What the task requires:
Your response should contain only the lines running from the top of the data below through the line with "[(0,383),(0,330),(6,330),(6,346),(29,346),(29,383),(0,383)]", both included. Pictures must be omitted.

Ordered vertex lists
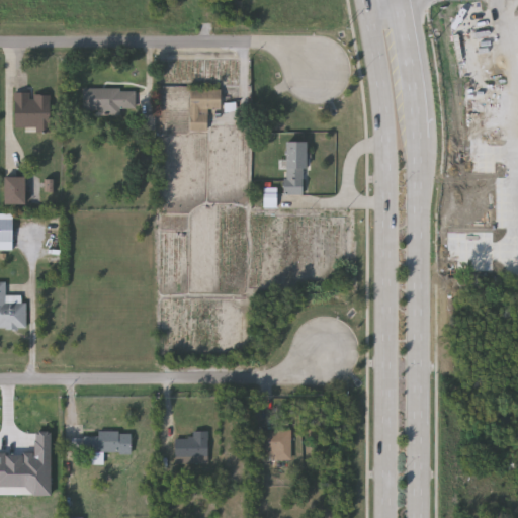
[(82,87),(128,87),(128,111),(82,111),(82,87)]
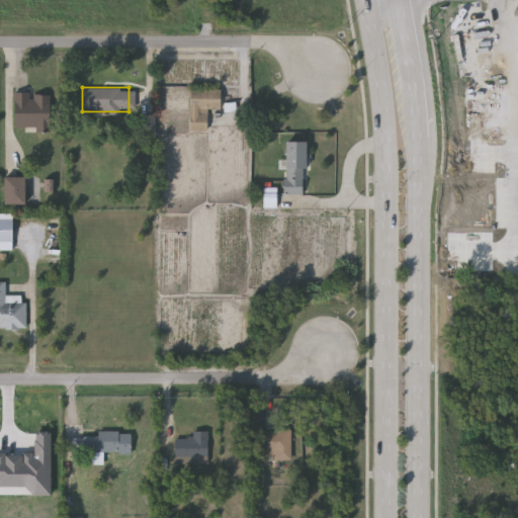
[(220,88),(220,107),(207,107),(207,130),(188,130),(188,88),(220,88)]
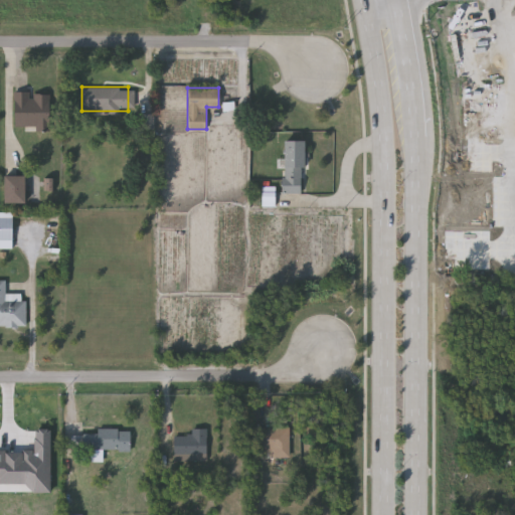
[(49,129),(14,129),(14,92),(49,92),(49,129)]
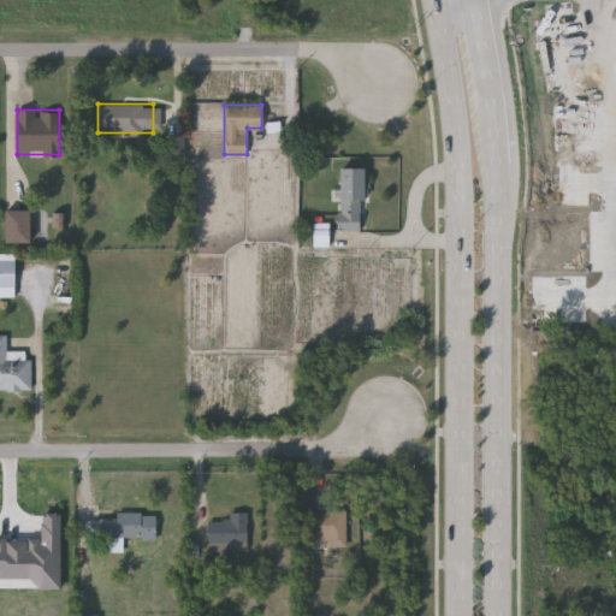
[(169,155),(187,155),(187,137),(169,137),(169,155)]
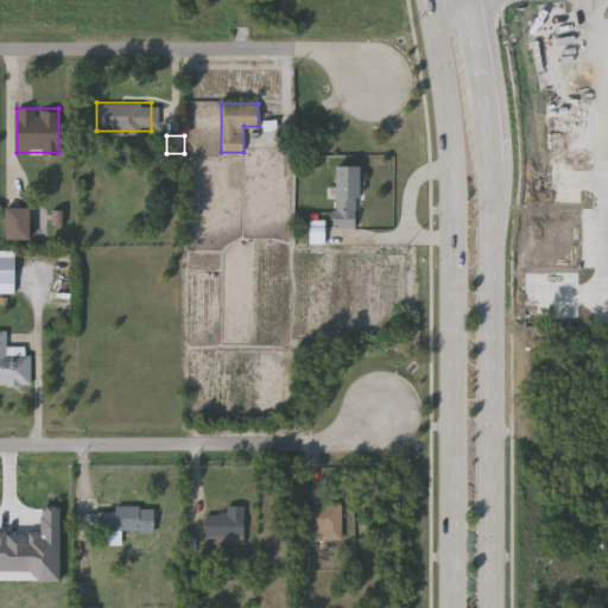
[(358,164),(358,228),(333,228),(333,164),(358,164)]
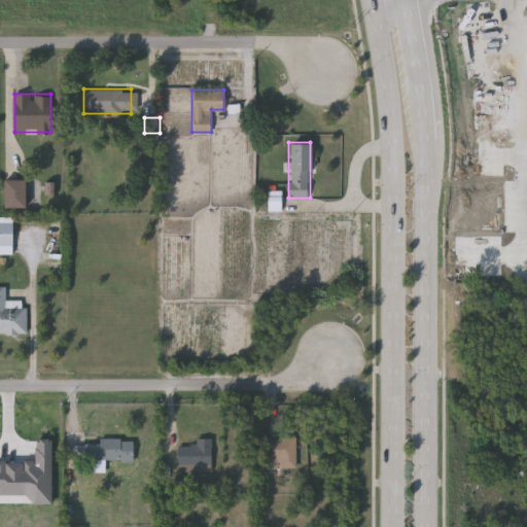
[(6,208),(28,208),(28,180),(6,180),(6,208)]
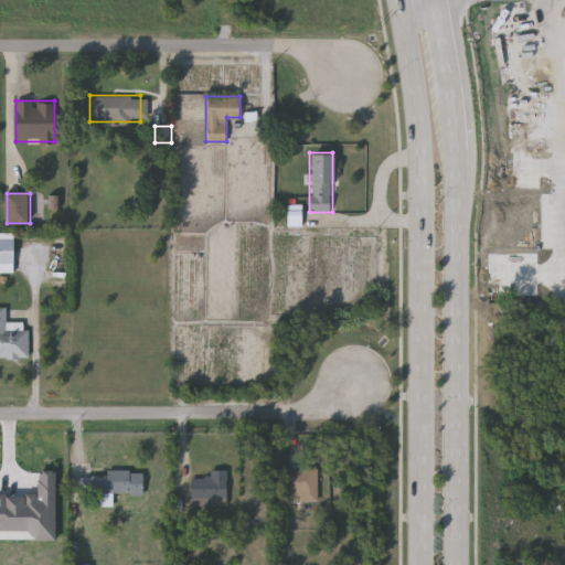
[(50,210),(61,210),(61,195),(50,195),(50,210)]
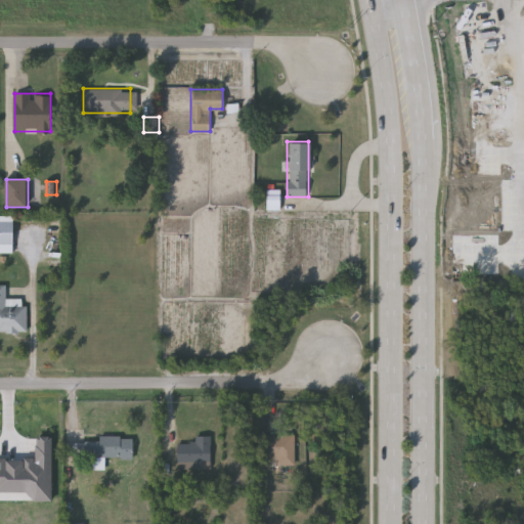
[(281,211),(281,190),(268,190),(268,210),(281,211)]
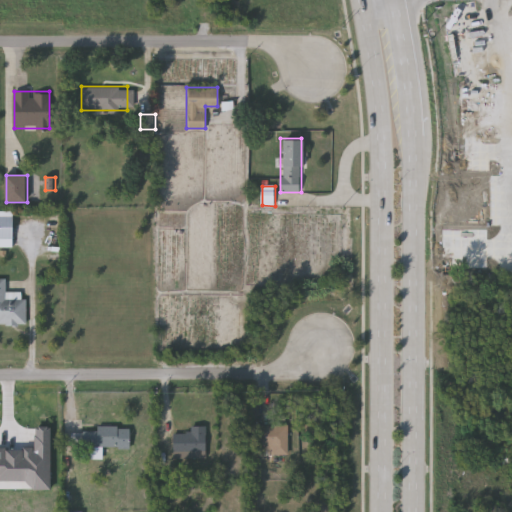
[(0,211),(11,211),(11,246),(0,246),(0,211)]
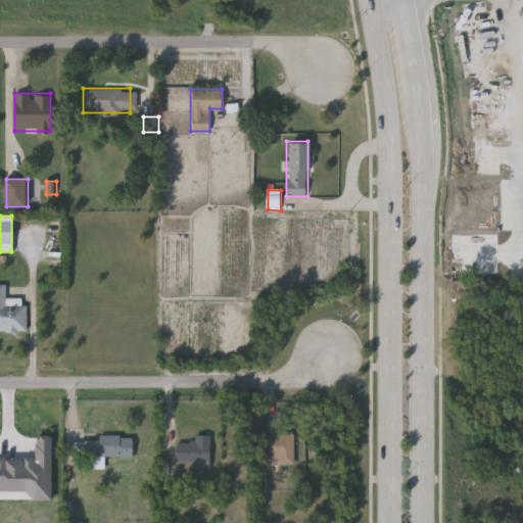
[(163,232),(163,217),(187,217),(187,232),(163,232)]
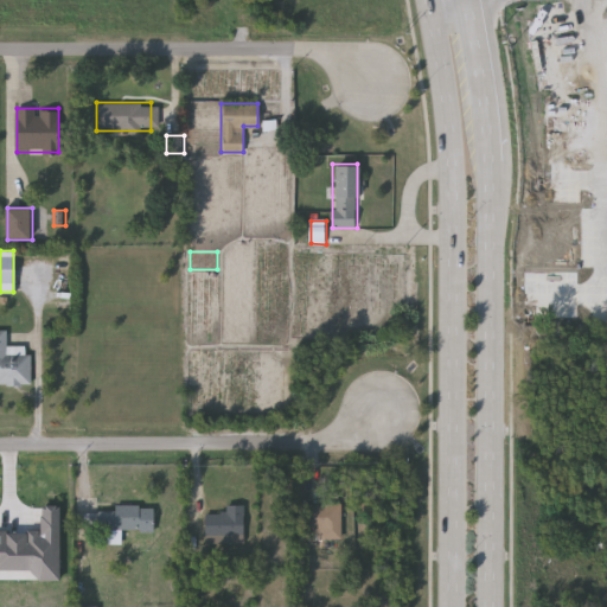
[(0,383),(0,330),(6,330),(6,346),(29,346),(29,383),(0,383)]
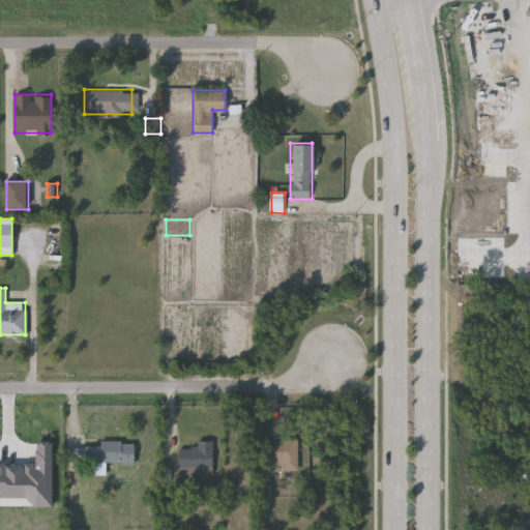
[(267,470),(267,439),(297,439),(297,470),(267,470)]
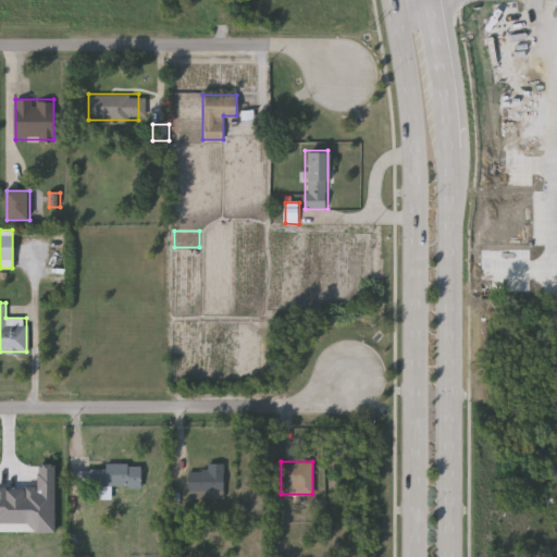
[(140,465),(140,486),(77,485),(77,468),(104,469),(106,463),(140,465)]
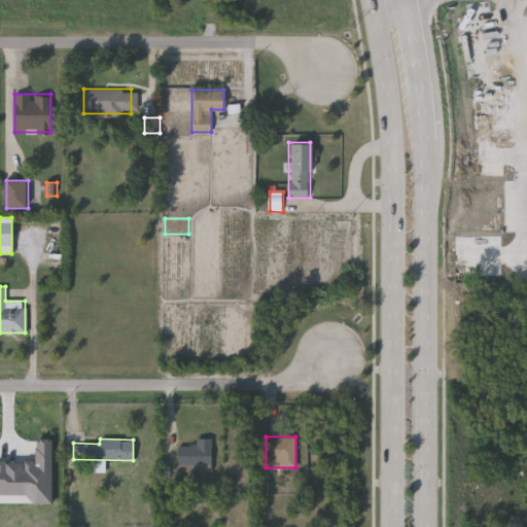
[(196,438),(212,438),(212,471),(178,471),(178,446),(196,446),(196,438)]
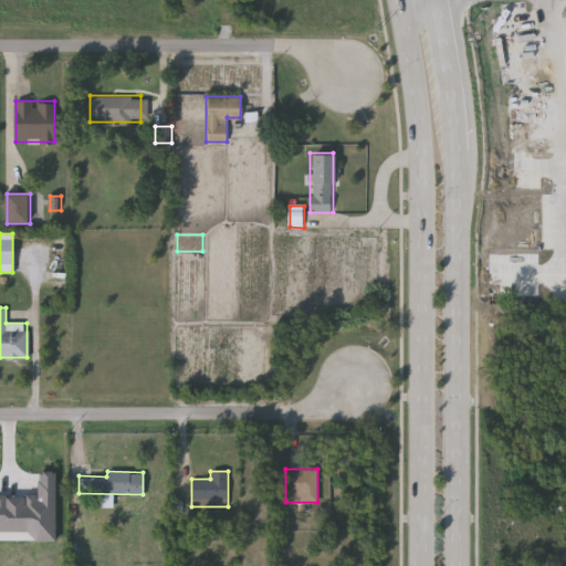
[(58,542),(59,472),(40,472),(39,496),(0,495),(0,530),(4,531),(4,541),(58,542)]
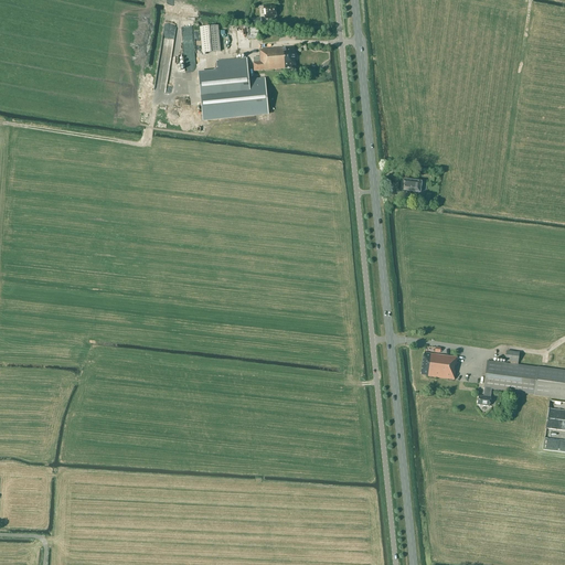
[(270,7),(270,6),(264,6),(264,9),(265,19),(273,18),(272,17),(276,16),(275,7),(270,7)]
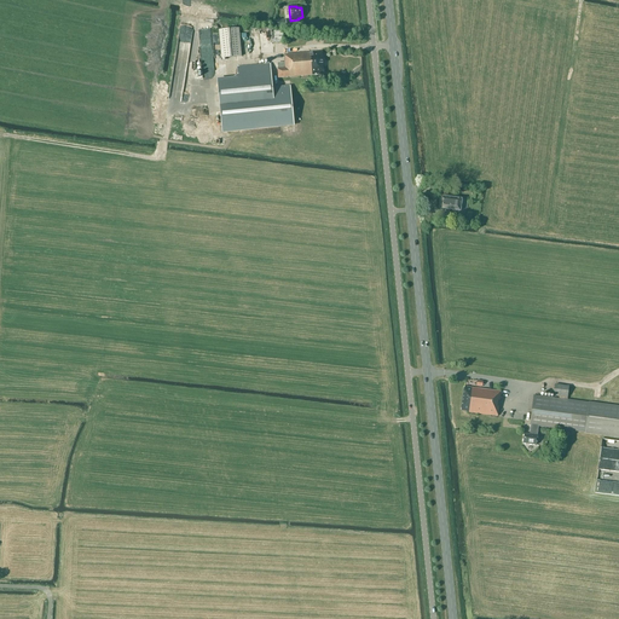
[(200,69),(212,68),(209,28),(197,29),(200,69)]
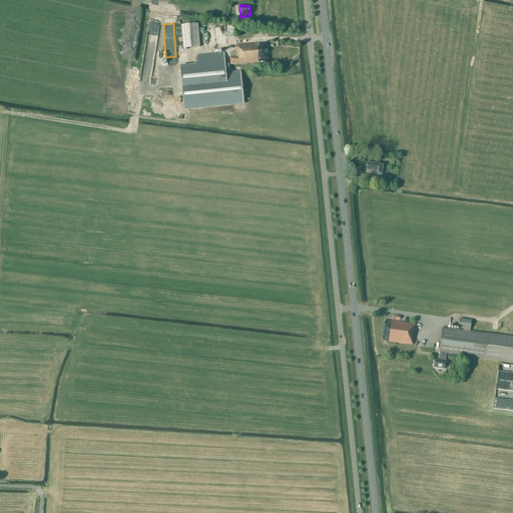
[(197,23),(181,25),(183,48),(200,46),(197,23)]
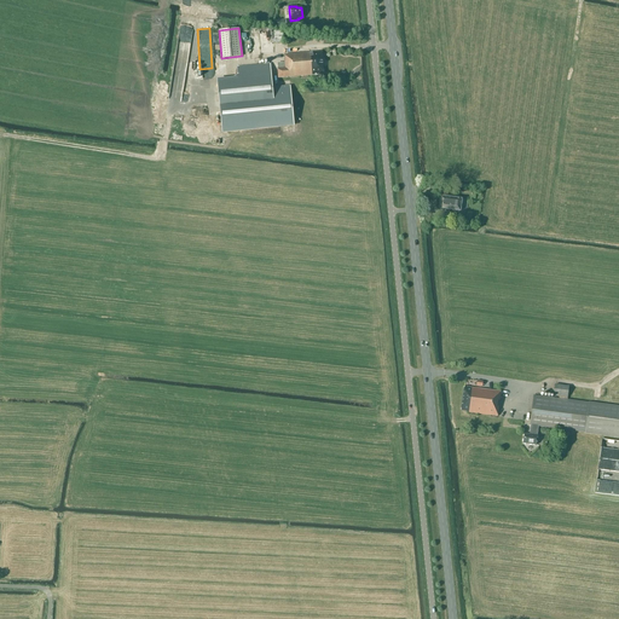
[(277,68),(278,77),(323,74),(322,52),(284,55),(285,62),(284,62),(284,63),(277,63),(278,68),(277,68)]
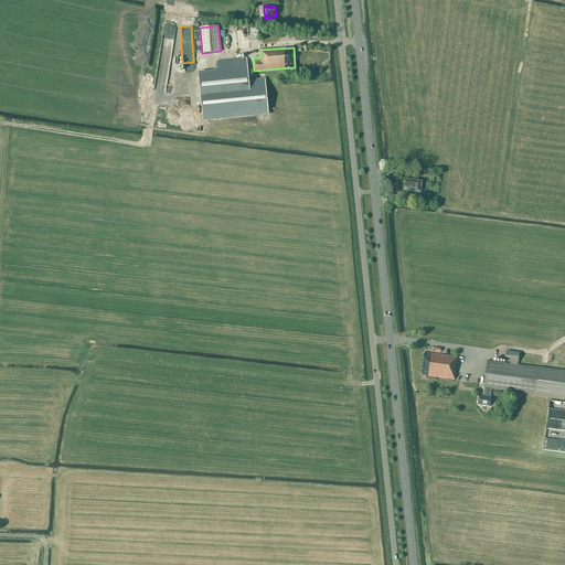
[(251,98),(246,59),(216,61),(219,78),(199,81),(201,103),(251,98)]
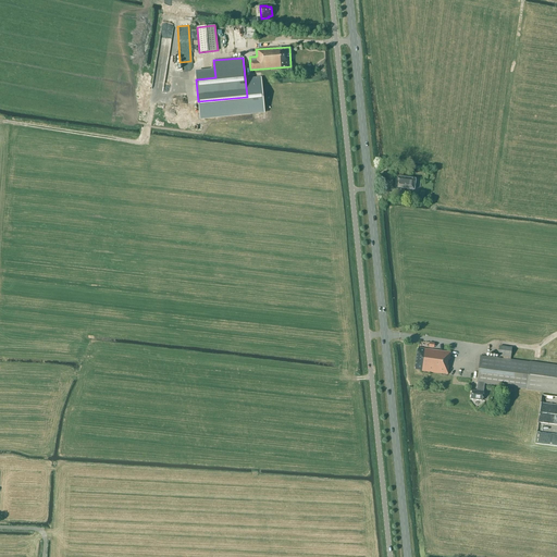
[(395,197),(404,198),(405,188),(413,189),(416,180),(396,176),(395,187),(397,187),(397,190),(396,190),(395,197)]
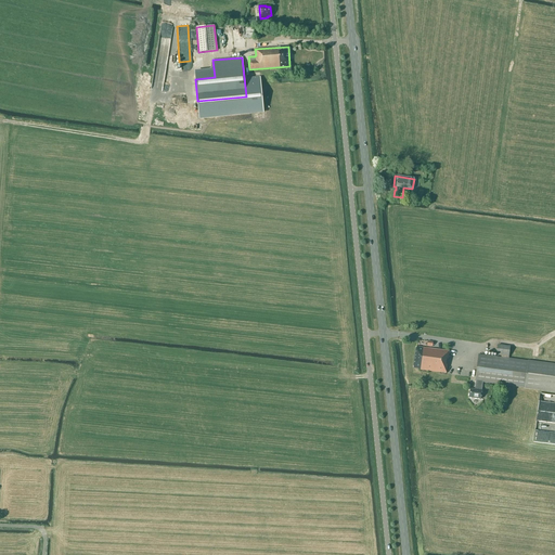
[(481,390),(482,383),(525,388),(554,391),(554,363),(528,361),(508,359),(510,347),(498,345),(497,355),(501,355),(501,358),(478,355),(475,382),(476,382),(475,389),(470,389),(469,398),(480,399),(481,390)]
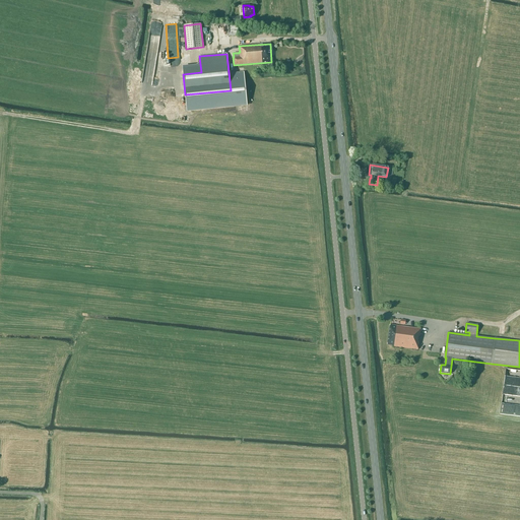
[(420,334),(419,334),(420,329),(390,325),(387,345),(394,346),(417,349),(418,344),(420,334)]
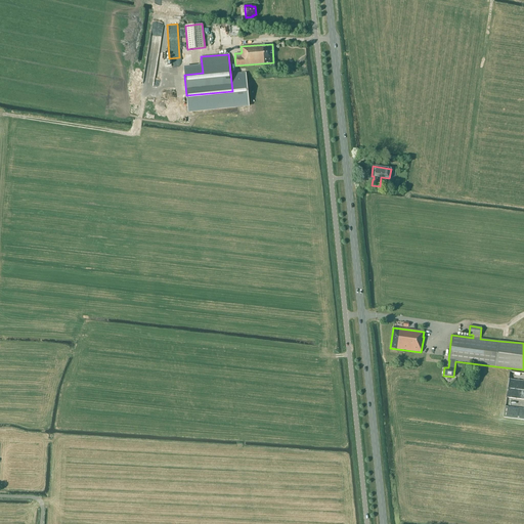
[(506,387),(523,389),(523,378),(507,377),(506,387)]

Written response:
[(82,87),(128,87),(128,111),(82,111),(82,87)]
[(220,88),(220,107),(207,107),(207,130),(188,130),(188,88),(220,88)]
[(49,129),(14,129),(14,92),(49,92),(49,129)]
[(169,155),(187,155),(187,137),(169,137),(169,155)]
[(358,164),(358,228),(333,228),(333,164),(358,164)]
[(6,208),(28,208),(28,180),(6,180),(6,208)]
[(50,210),(61,210),(61,195),(50,195),(50,210)]
[(281,211),(281,190),(268,190),(268,210),(281,211)]
[(0,211),(11,211),(11,246),(0,246),(0,211)]
[(163,232),(163,217),(187,217),(187,232),(163,232)]
[(0,383),(0,330),(6,330),(6,346),(29,346),(29,383),(0,383)]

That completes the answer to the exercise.